━━━ Material for this exercise

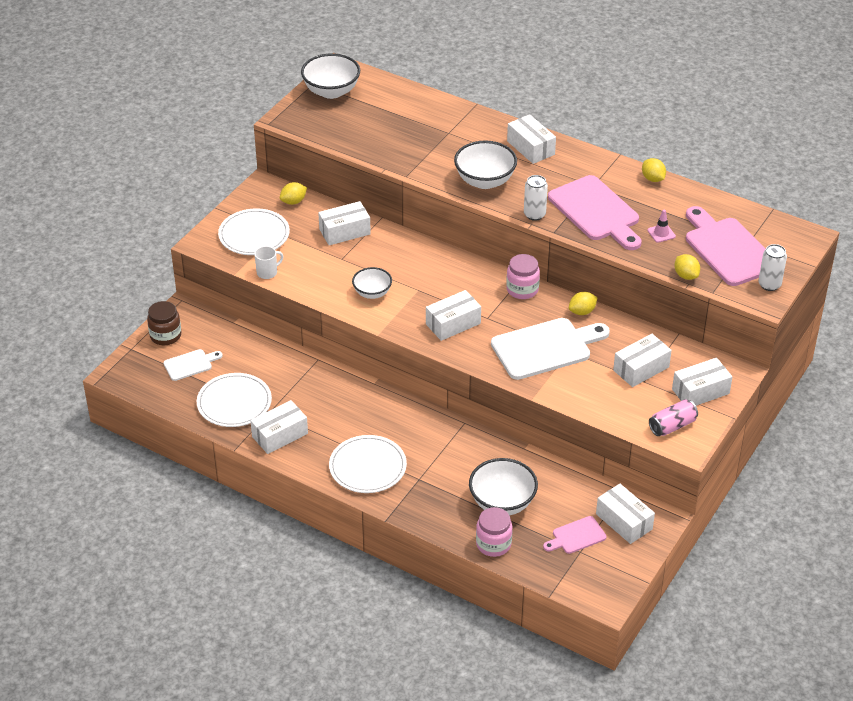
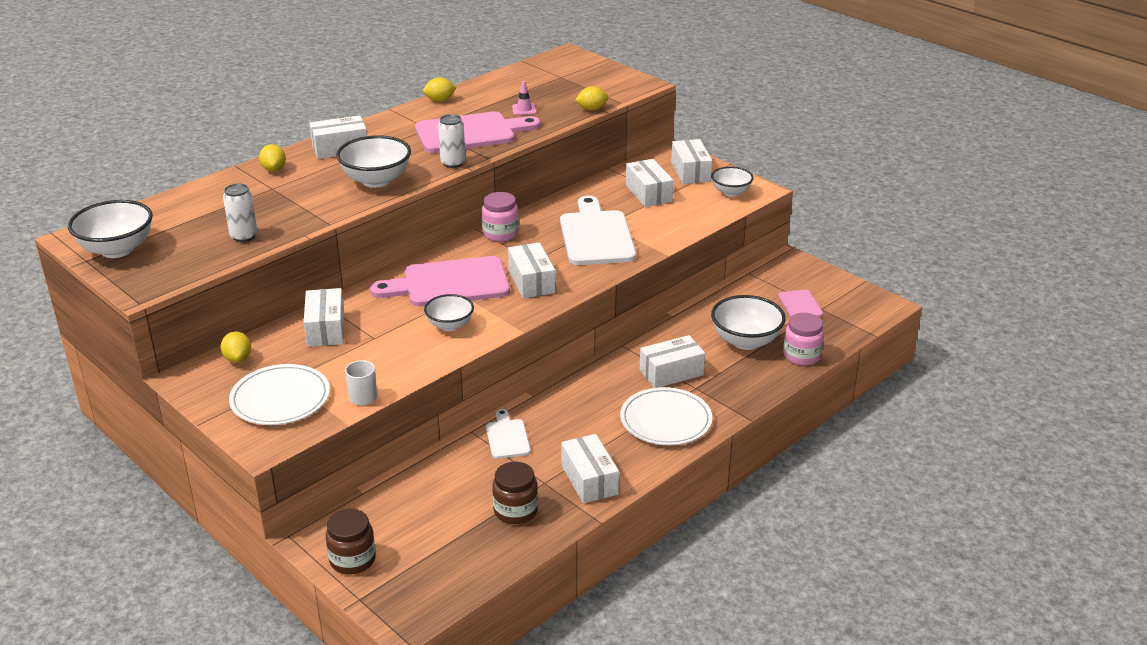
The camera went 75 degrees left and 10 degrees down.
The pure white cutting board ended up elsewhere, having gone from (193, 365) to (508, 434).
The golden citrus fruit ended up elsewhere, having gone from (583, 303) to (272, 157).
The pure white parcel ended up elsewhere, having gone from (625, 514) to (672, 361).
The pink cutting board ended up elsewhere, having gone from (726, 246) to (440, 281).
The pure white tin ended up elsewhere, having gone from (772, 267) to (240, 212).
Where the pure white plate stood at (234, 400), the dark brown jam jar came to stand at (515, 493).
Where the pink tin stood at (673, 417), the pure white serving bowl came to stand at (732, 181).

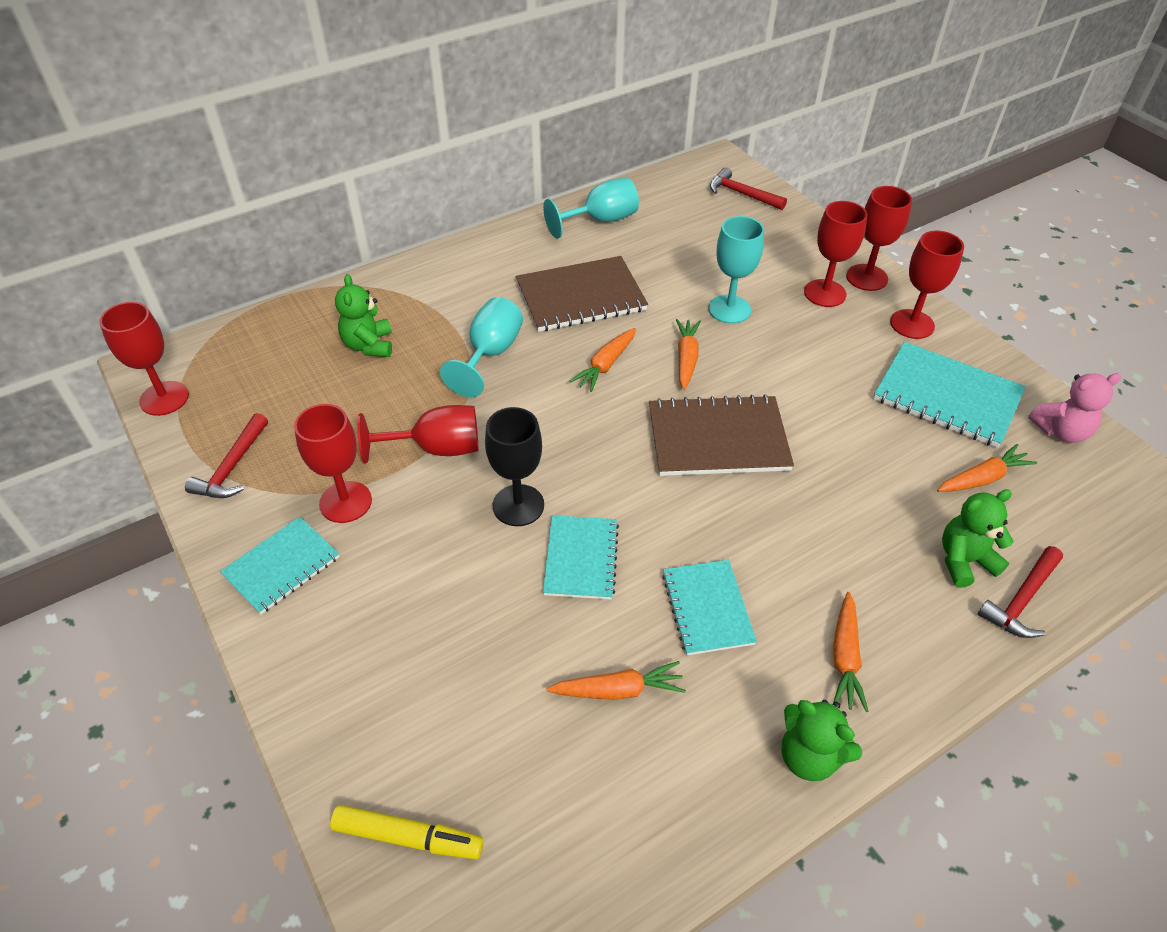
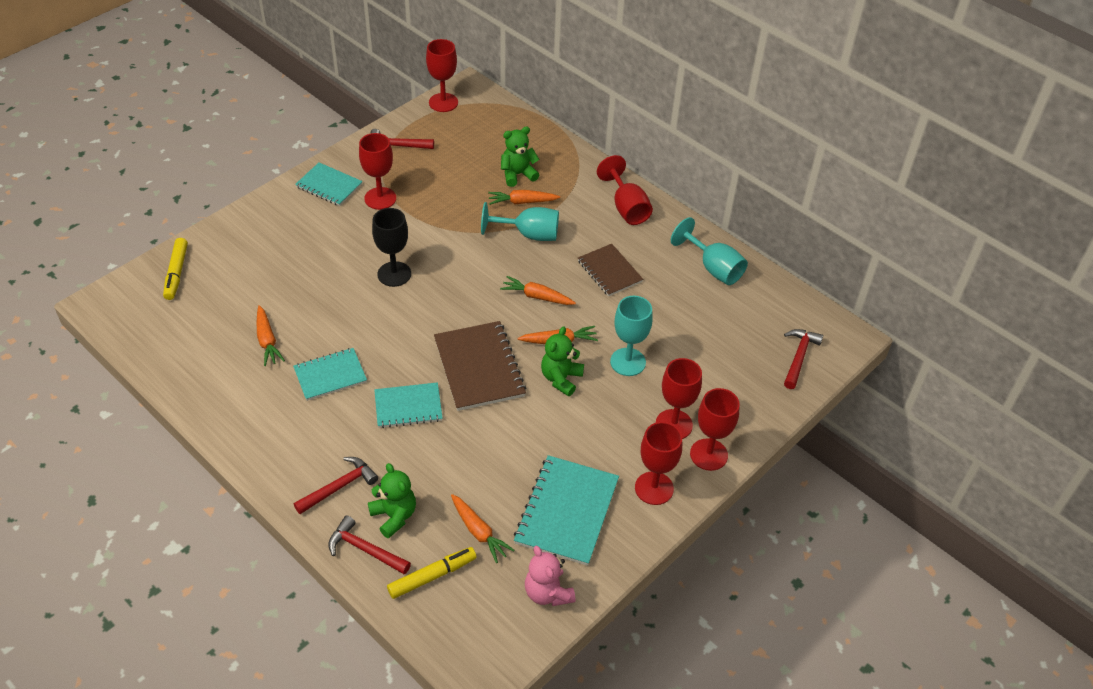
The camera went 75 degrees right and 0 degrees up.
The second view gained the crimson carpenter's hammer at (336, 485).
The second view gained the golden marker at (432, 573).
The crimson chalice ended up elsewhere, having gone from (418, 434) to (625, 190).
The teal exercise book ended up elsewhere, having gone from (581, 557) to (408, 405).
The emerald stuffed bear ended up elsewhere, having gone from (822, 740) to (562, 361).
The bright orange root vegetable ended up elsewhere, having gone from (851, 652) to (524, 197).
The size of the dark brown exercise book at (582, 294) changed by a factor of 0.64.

━━━━━━
━━━ Material for this exercise

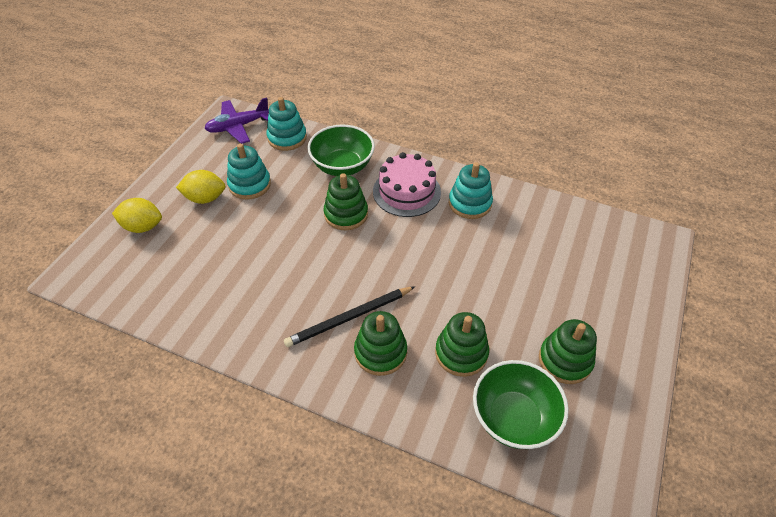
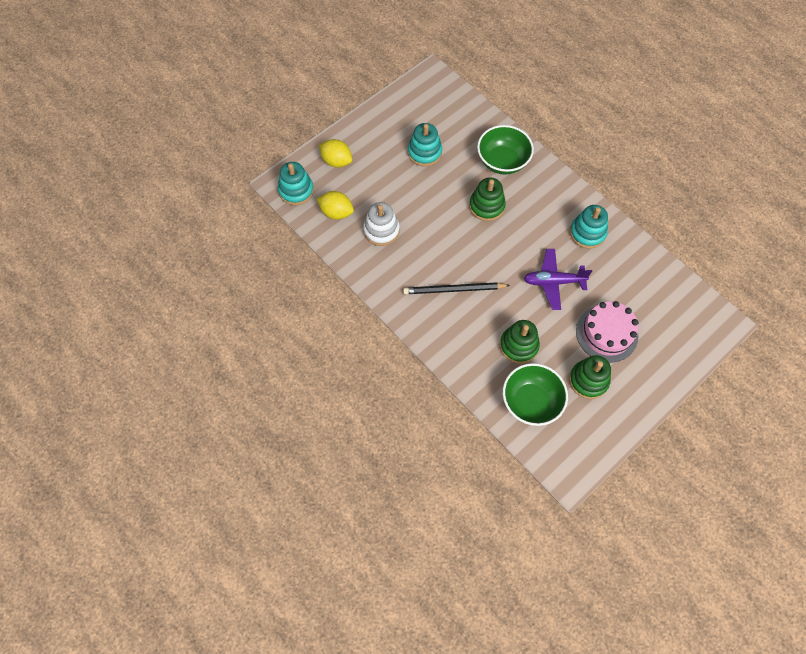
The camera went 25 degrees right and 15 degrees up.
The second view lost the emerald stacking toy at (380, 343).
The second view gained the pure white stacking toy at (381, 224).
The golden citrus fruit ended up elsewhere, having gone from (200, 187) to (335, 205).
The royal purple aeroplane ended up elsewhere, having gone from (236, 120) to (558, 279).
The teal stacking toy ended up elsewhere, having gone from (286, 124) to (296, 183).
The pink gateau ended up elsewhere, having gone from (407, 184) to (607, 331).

━━━━━━

* What to work on *
All that is wanted is a faithful reproduction of the line above with "The pink cutting", the line with "Where the pure", and every line in between.

* Result *
The pink cutting board ended up elsewhere, having gone from (726, 246) to (440, 281).
The pure white tin ended up elsewhere, having gone from (772, 267) to (240, 212).
Where the pure white plate stood at (234, 400), the dark brown jam jar came to stand at (515, 493).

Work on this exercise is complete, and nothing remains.